- [Exercise]: Write the records out exactly as they read, but not the pictures.

- [Material supplied]:
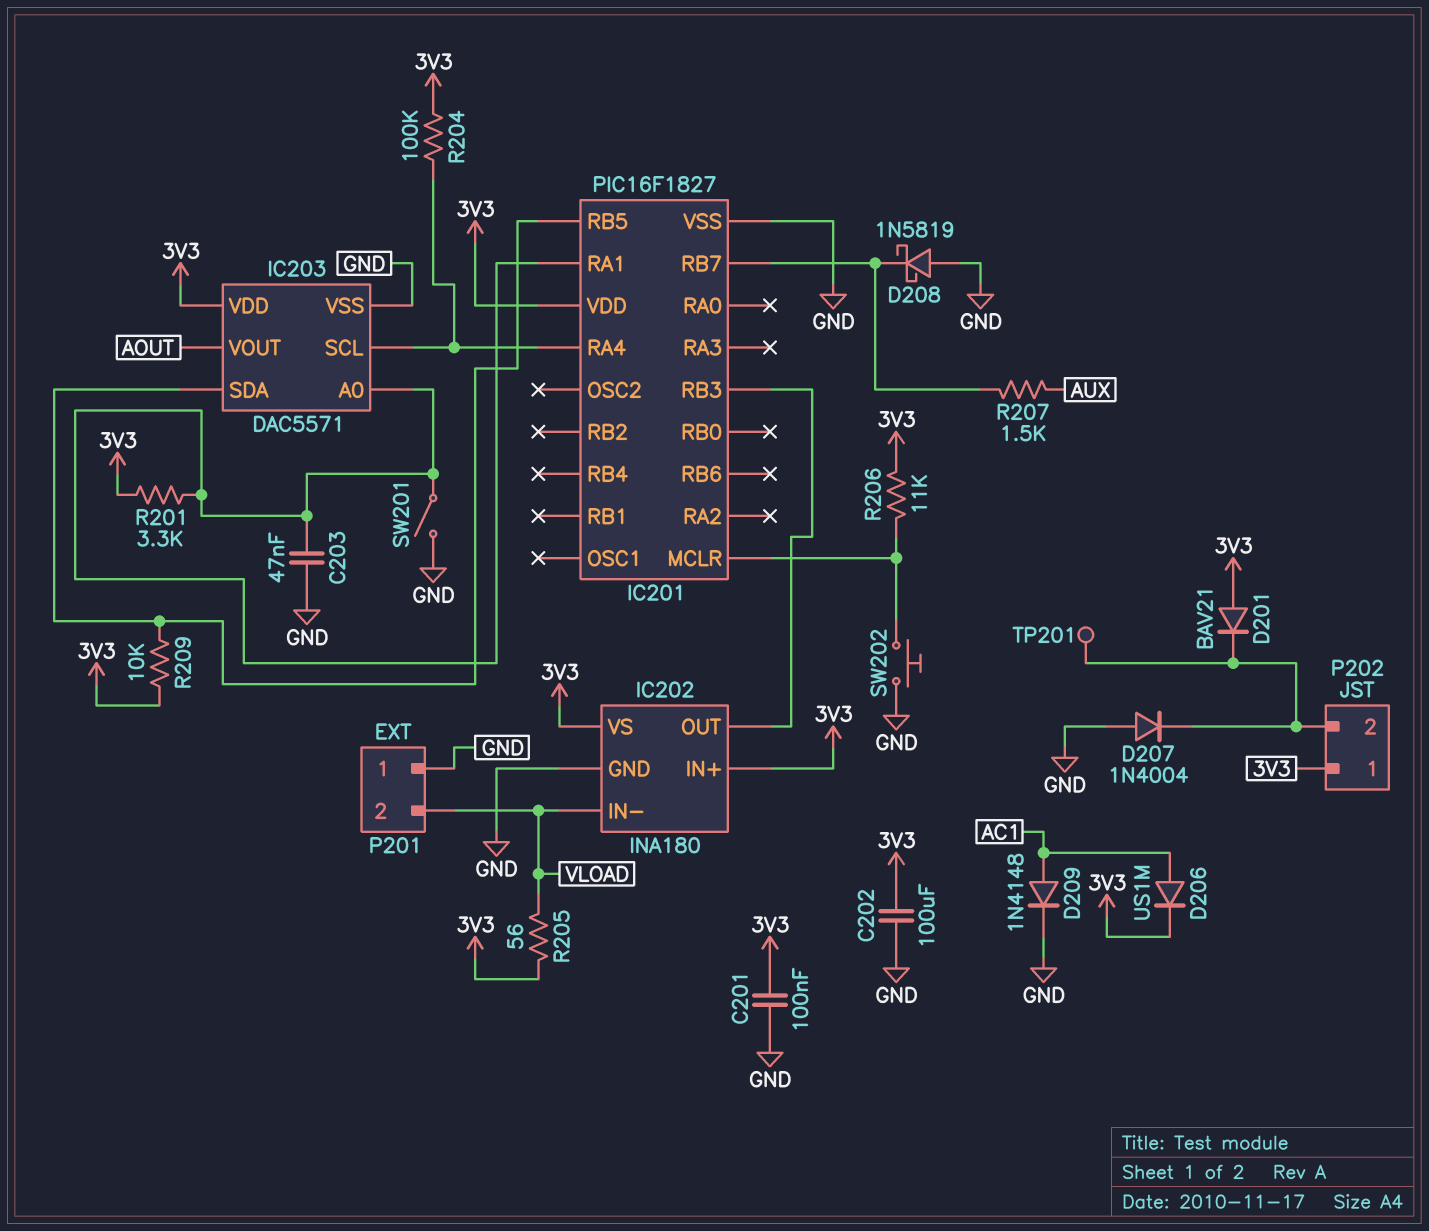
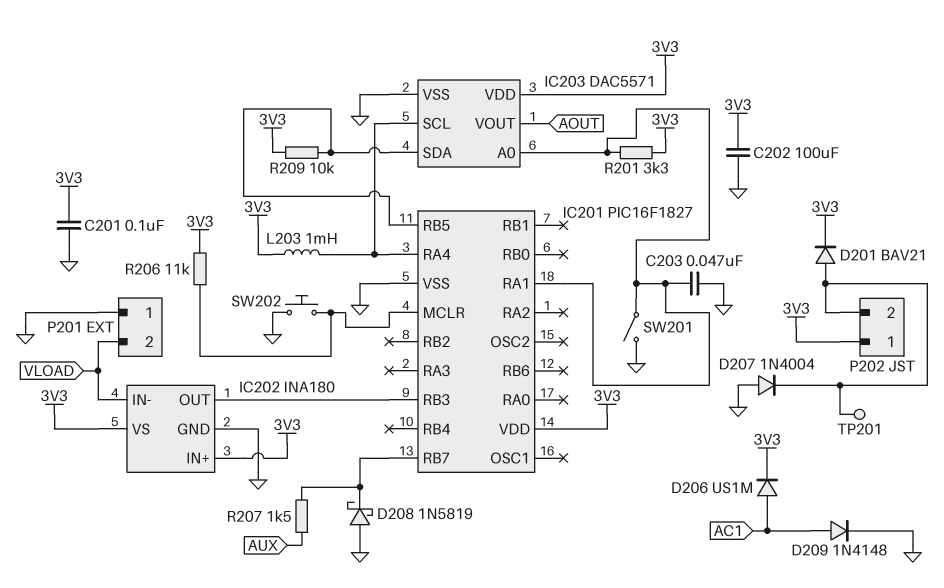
D201: diode BAV21 (A 3V3, K P202/2) -> diode BAV21 (A P202/2, K 3V3)
L203: none -> 1mH (3V3, IC201/RA4)
R204: 100k (3V3, IC201/RA4) -> none
R205: 56 (3V3, VLOAD) -> none

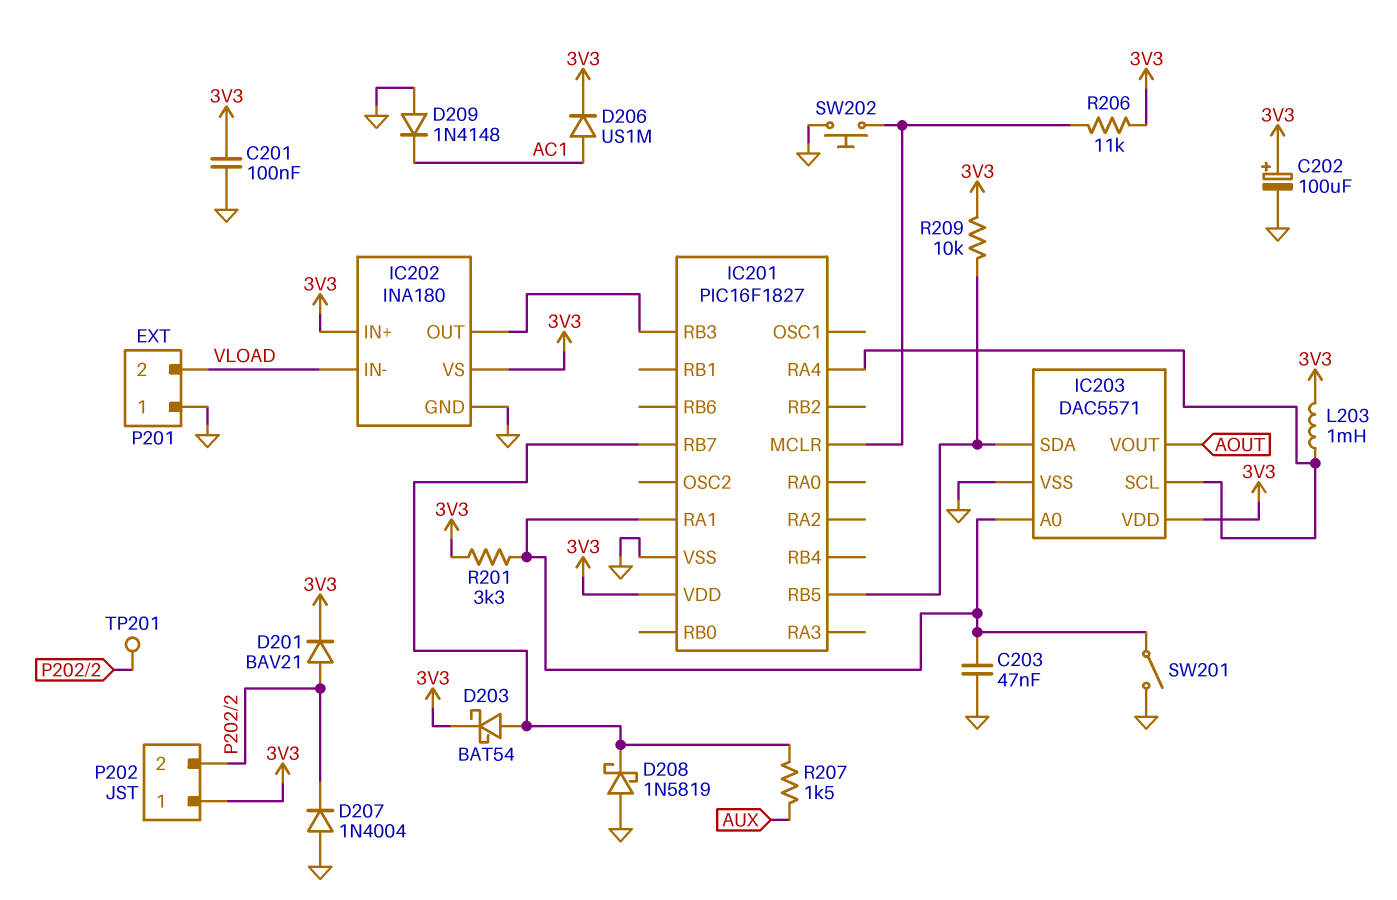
C202: 100uF (3V3, GND) -> 100uF (plus 3V3, minus GND)
D203: none -> schottky BAT54 (A IC201/RB7, K 3V3)
D209: diode 1N4148 (A AC1, K GND) -> diode 1N4148 (A GND, K AC1)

- [Response]:
D201: diode BAV21 (A 3V3, K P202/2) -> diode BAV21 (A P202/2, K 3V3)
L203: none -> 1mH (3V3, IC201/RA4)
R204: 100k (3V3, IC201/RA4) -> none
R205: 56 (3V3, VLOAD) -> none

C202: 100uF (3V3, GND) -> 100uF (plus 3V3, minus GND)
D203: none -> schottky BAT54 (A IC201/RB7, K 3V3)
D209: diode 1N4148 (A AC1, K GND) -> diode 1N4148 (A GND, K AC1)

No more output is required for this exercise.